### THE TASK
Pull out every line of the listing below where "rotated" appears.
- - - - - - -
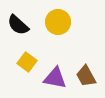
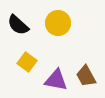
yellow circle: moved 1 px down
purple triangle: moved 1 px right, 2 px down
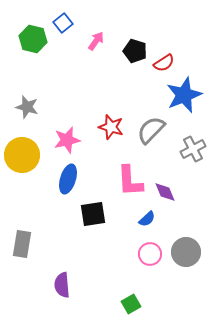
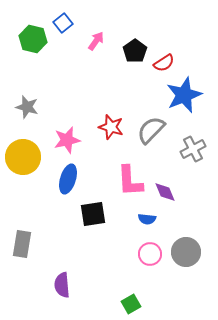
black pentagon: rotated 20 degrees clockwise
yellow circle: moved 1 px right, 2 px down
blue semicircle: rotated 48 degrees clockwise
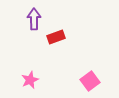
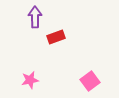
purple arrow: moved 1 px right, 2 px up
pink star: rotated 12 degrees clockwise
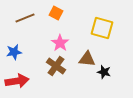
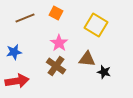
yellow square: moved 6 px left, 3 px up; rotated 15 degrees clockwise
pink star: moved 1 px left
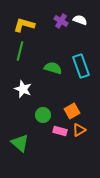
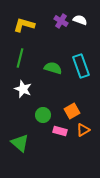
green line: moved 7 px down
orange triangle: moved 4 px right
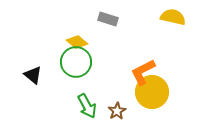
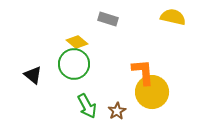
green circle: moved 2 px left, 2 px down
orange L-shape: rotated 112 degrees clockwise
- - - - - - -
### RESPONSE TO THIS TASK
black pentagon: rotated 20 degrees clockwise
blue semicircle: rotated 48 degrees clockwise
pink star: rotated 12 degrees clockwise
yellow square: moved 6 px left, 3 px up; rotated 15 degrees clockwise
orange L-shape: rotated 112 degrees clockwise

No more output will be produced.